*** Dataset content Section Begins ***

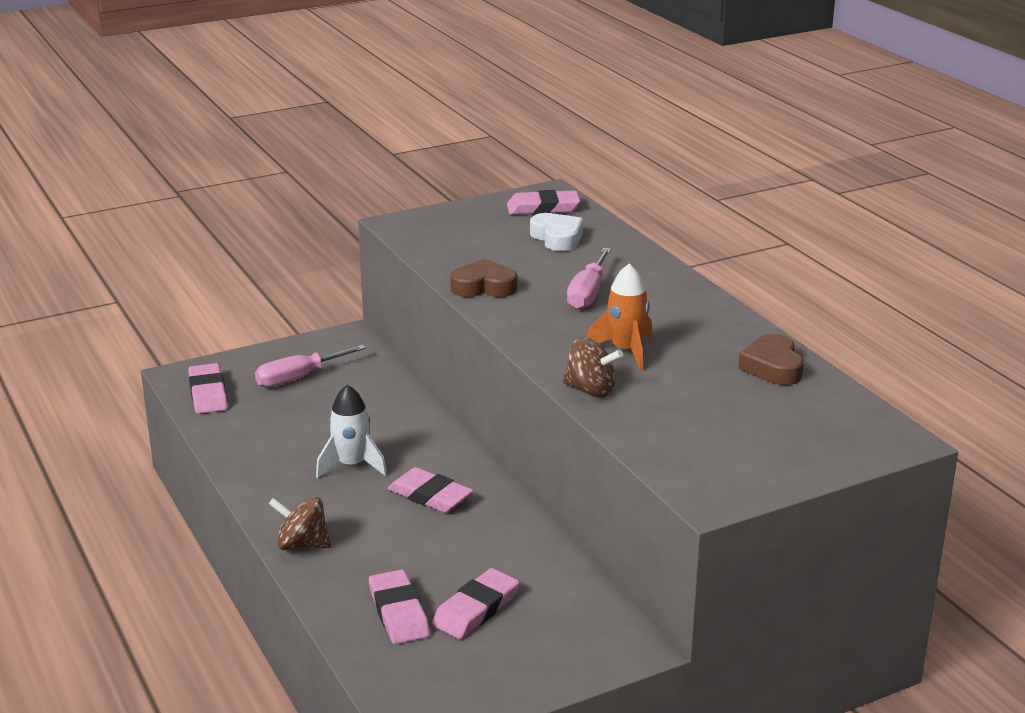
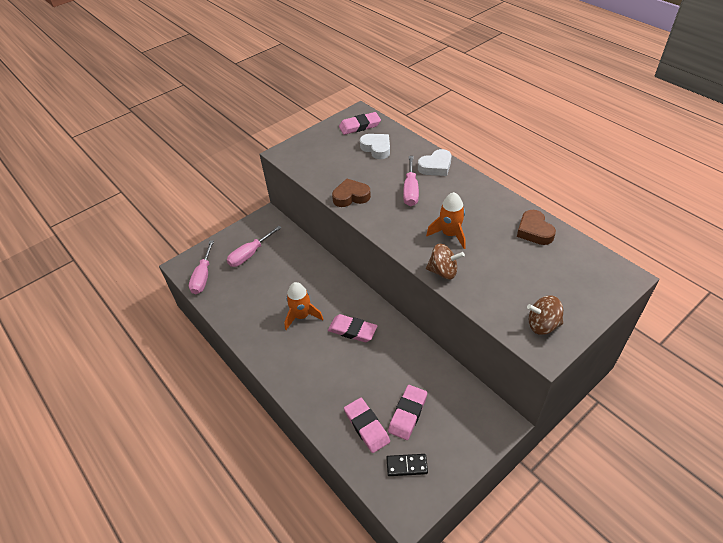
camera: 10 degrees left, 20 degrees up
pink eraser [188,363,228,414] -> pink screwdriver [189,240,214,294]
brown spinning top [269,497,331,550] -> brown spinning top moved to [527,296,563,335]
white rocket [316,385,387,478] -> orange rocket [284,282,323,330]
none -> black domino [386,454,428,476]
none -> white heart [418,149,452,176]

*** Dataset content Section Ends ***

How to complete this task:
Since only the text is wanted, repeat all the records above exactly and omit the pictures.

Exercise answer:
camera: 10 degrees left, 20 degrees up
pink eraser [188,363,228,414] -> pink screwdriver [189,240,214,294]
brown spinning top [269,497,331,550] -> brown spinning top moved to [527,296,563,335]
white rocket [316,385,387,478] -> orange rocket [284,282,323,330]
none -> black domino [386,454,428,476]
none -> white heart [418,149,452,176]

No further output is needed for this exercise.